Dataset records
******

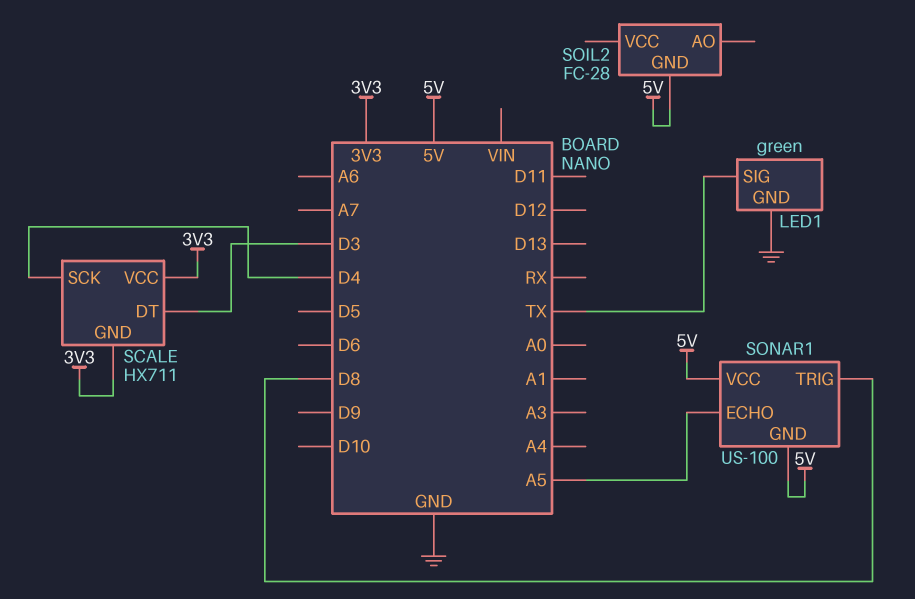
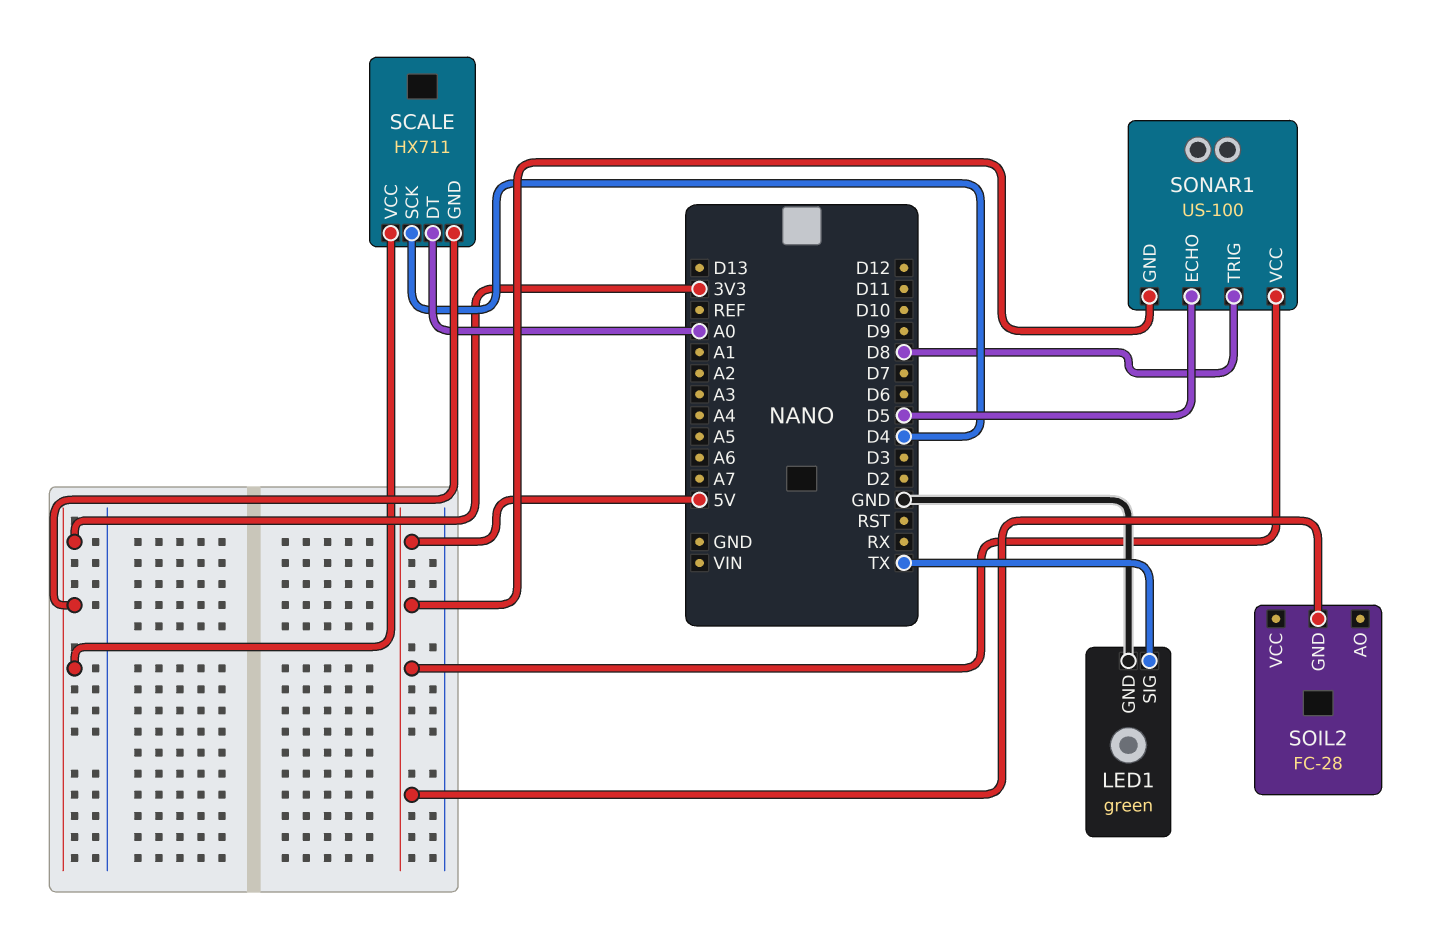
SCALE pin DT: D3 -> A0
SONAR1 pin ECHO: A5 -> D5

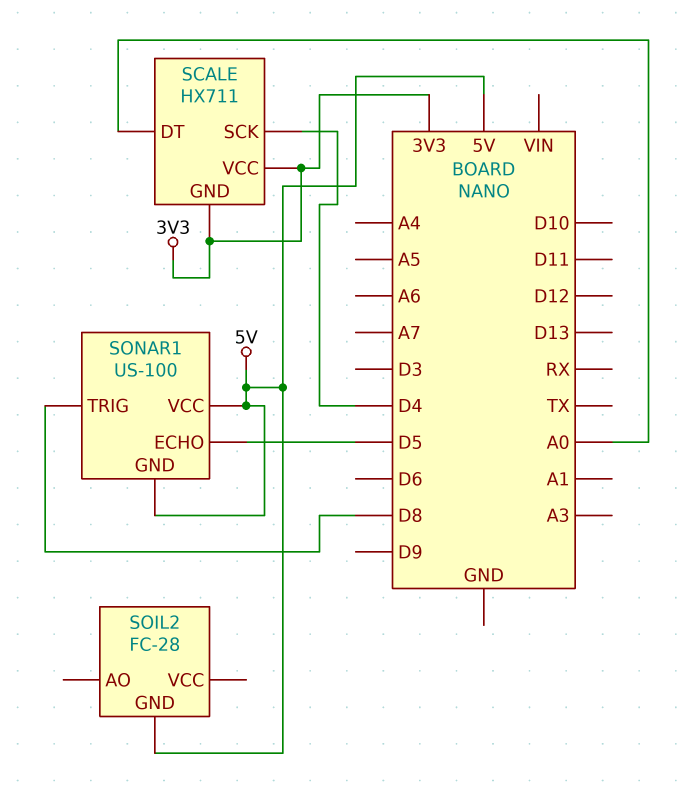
LED1: green -> none
LED1 pin GND: GND -> none
LED1 pin SIG: TX -> none

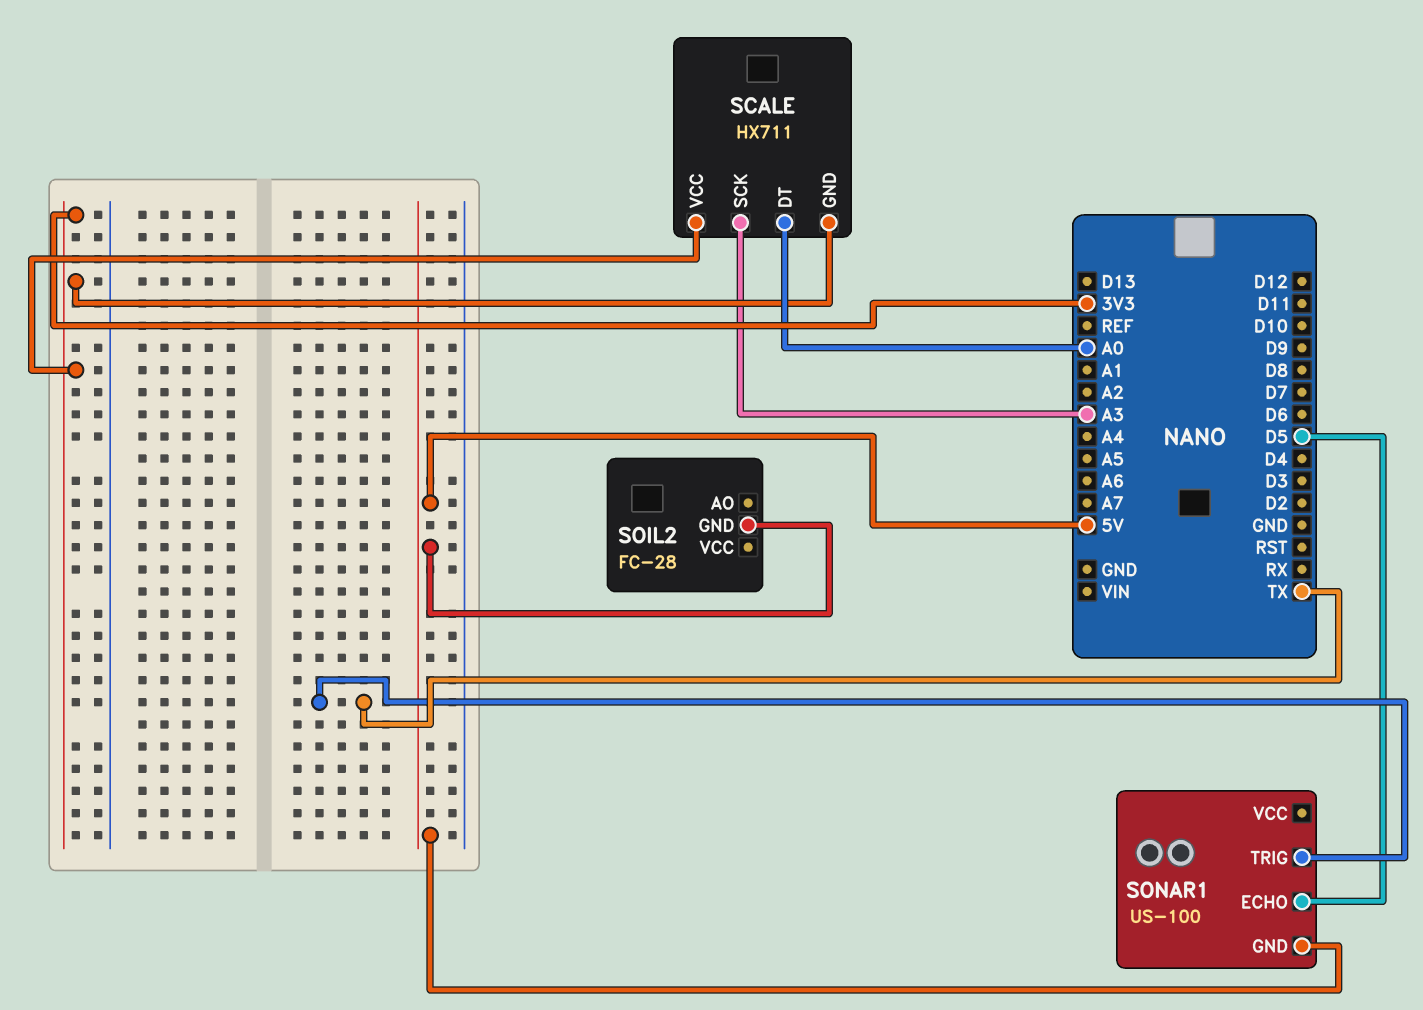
SCALE pin SCK: D4 -> A3
SONAR1 pin TRIG: D8 -> TX
SONAR1 pin VCC: 5V -> none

******

» ASSIGNMENT: Output the data exactly as it is, with the pictures dropped.

» TASK SOLUTION:
SCALE pin DT: D3 -> A0
SONAR1 pin ECHO: A5 -> D5

LED1: green -> none
LED1 pin GND: GND -> none
LED1 pin SIG: TX -> none

SCALE pin SCK: D4 -> A3
SONAR1 pin TRIG: D8 -> TX
SONAR1 pin VCC: 5V -> none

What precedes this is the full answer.